DATA SHOWN:
________

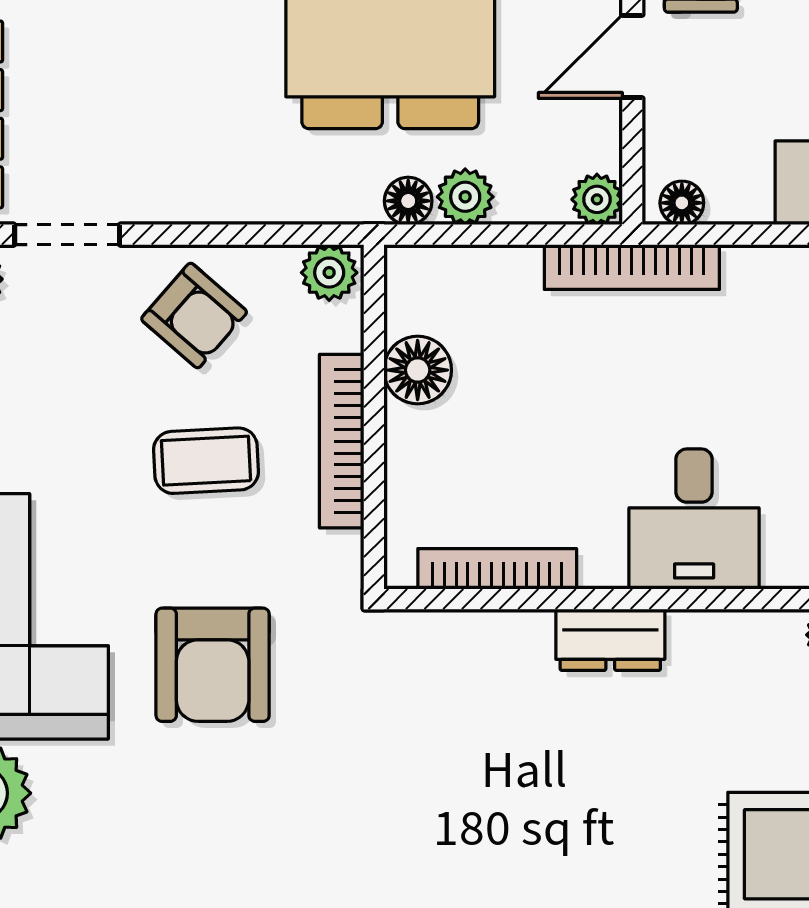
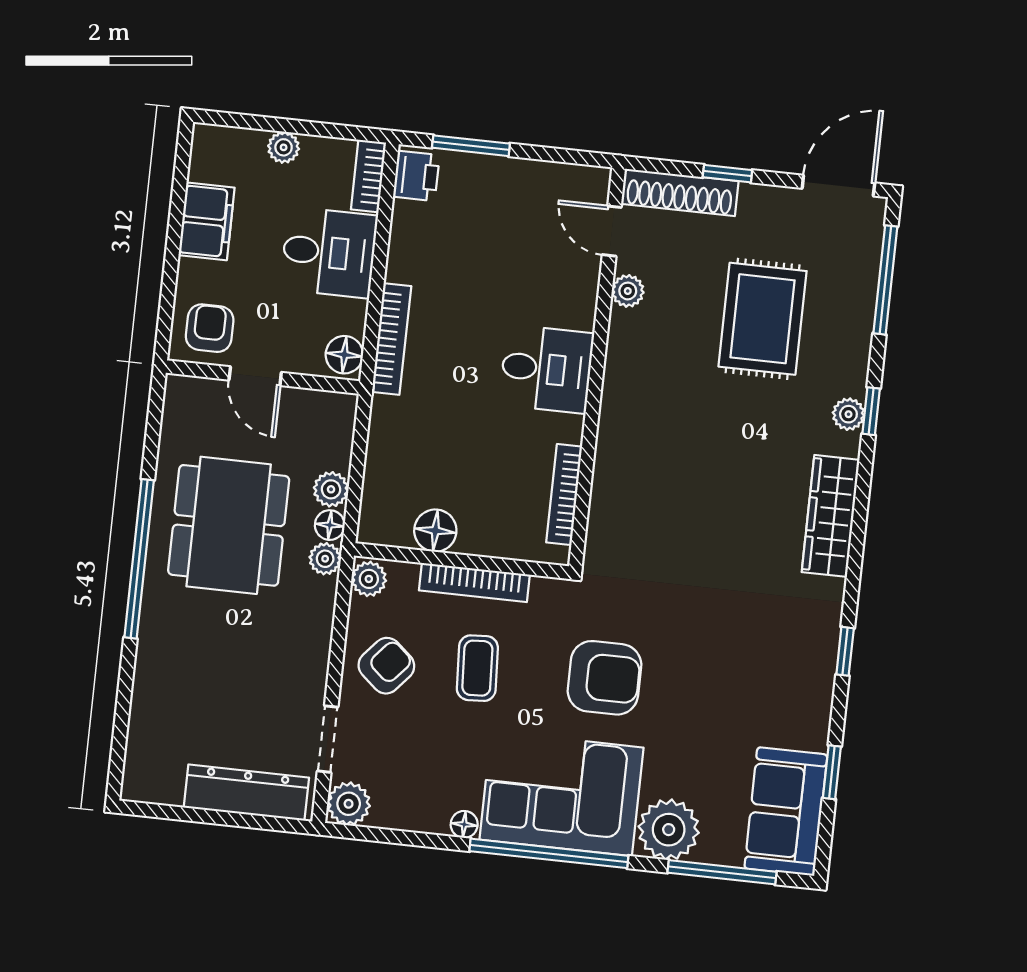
plant: (597, 199) -> (325, 559), moved
floor lamp: (682, 203) -> (344, 355), width x1.37, depth x1.37
bookcase: (632, 267) -> (391, 339), moved
dresser: (610, 640) -> (616, 429), removed

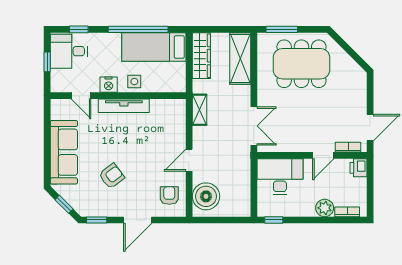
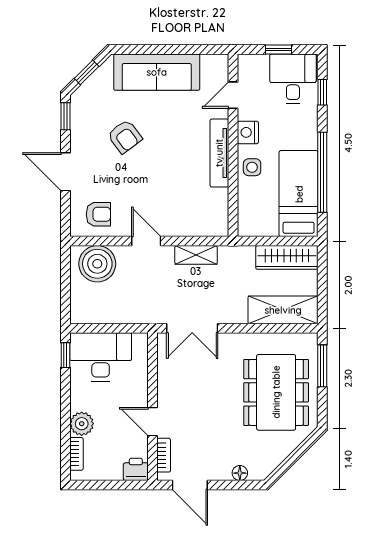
floor lamp: (361, 91) -> (240, 473), added
shelving: (199, 110) -> (196, 255), moved
desk: (280, 177) -> (101, 357), moved, turned -90

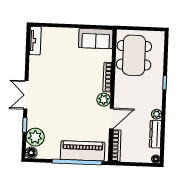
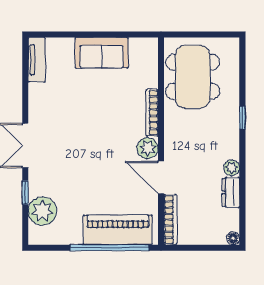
sofa: (96, 39) -> (102, 53), moved
door: (111, 118) -> (161, 177), swing flipped
dresser: (155, 134) -> (231, 192), width x0.70
floor lamp: (31, 153) -> (37, 236), removed

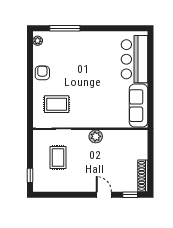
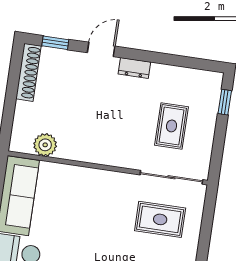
plant: (96, 136) -> (45, 145), moved
dresser: (84, 187) -> (134, 68), added
door: (104, 195) -> (101, 49), swing flipped

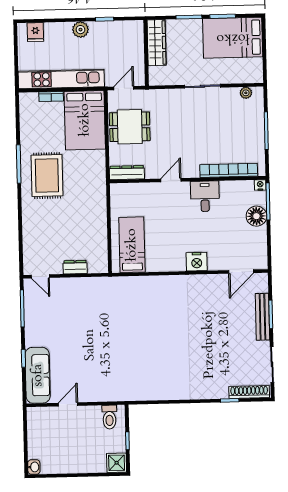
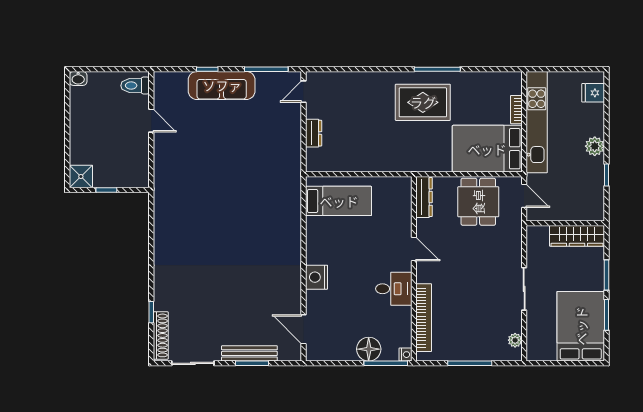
sofa: (38, 375) -> (222, 85), moved
toilet: (109, 417) -> (135, 86), moved

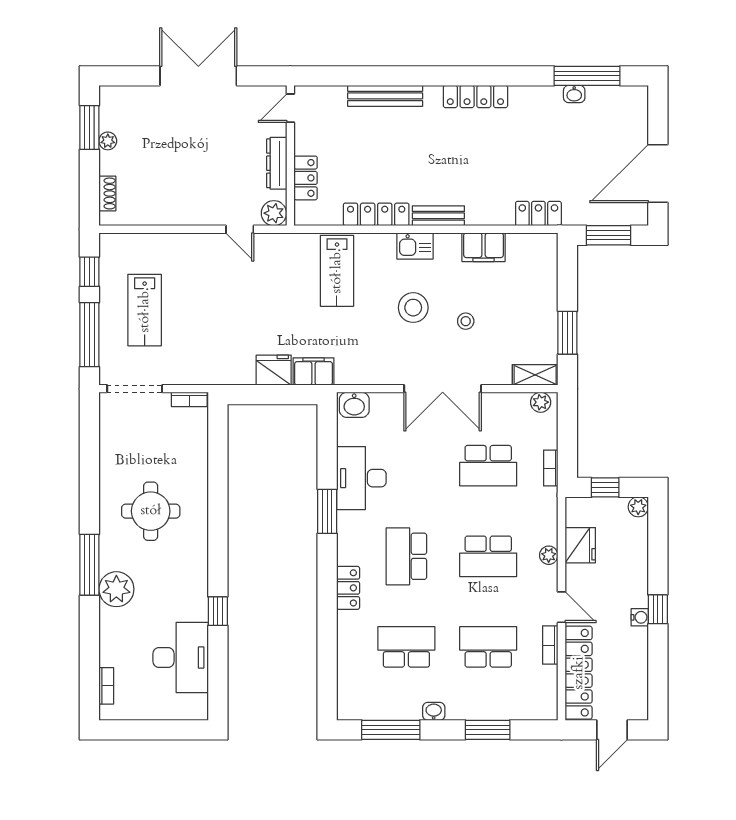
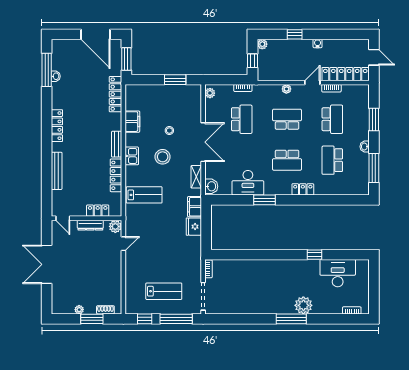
window: (89, 128) -> (92, 319), moved
locker: (538, 214) -> (115, 94), width x1.53
shelving: (535, 375) -> (196, 177), moved
round table: (151, 511) -> (264, 288), removed
fridge: (580, 545) -> (281, 73), removed
school desk: (488, 556) -> (287, 119), turned -90
window: (658, 609) -> (295, 34), moved
school desk: (488, 647) -> (332, 119), turned 180

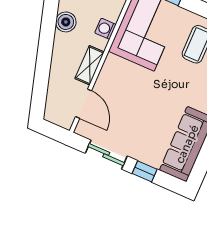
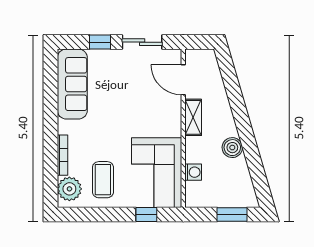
washing machine: (105, 29) -> (193, 172), moved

________

TASK PROMPT:
Return a copy of each line of the material that holds the word "swing".

REPLY TO THE TASK:
door: (111, 118) -> (161, 177), swing flipped
door: (104, 195) -> (101, 49), swing flipped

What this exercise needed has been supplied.